> YOUR INSTRUCTIONS
Once you reach the line that contains "(498, 358) = (399, 259): grey", retype it and every line after it exactly, ending with the last line of the entries.
--- EXCERPTED RECORDS Enclosed Below ---
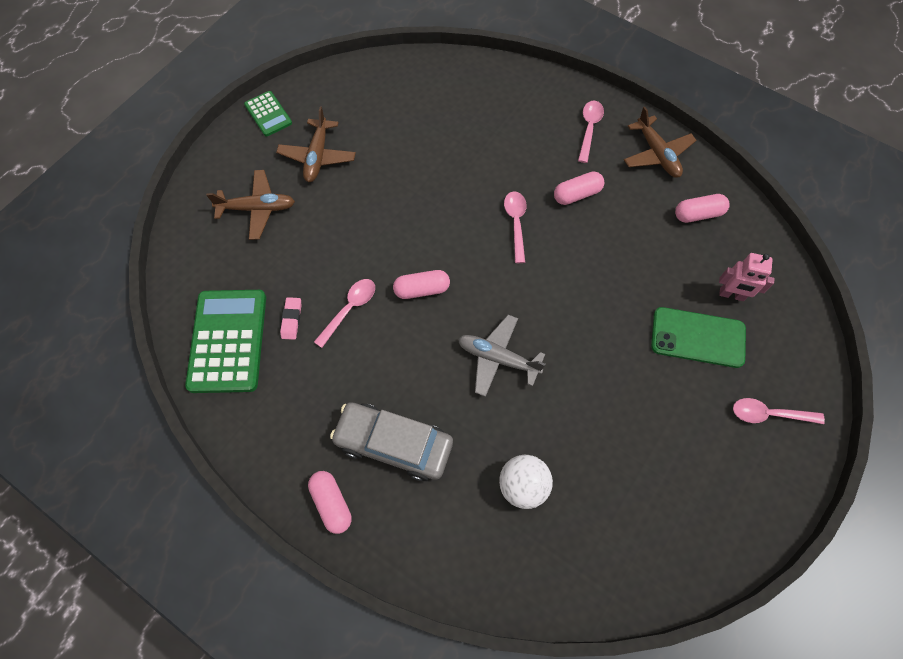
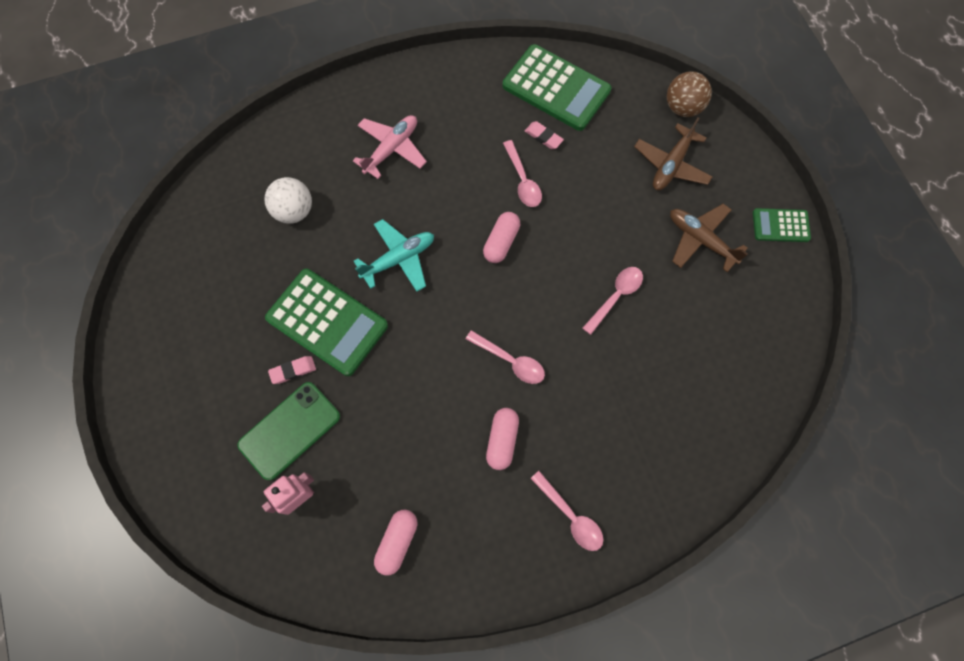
camera: 125 degrees right, 5 degrees up
(189, 229) = (682, 108): none -> brown ball
(331, 503) = (382, 91): pink capsule -> none
(394, 444) = (391, 149): grey car -> pink plane
(498, 358) = (399, 259): grey plane -> turquoise plane
(596, 375) = (327, 322): none -> green calculator
(655, 370) = (293, 371): none -> pink eraser
(657, 154) = (492, 562): brown plane -> none
(769, 414) = (187, 431): pink spoon -> pink spoon (615, 297)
--- End of Enclosed EXCERPTED RECORDS ---
> TASK ANSWER
(498, 358) = (399, 259): grey plane -> turquoise plane
(596, 375) = (327, 322): none -> green calculator
(655, 370) = (293, 371): none -> pink eraser
(657, 154) = (492, 562): brown plane -> none
(769, 414) = (187, 431): pink spoon -> pink spoon (615, 297)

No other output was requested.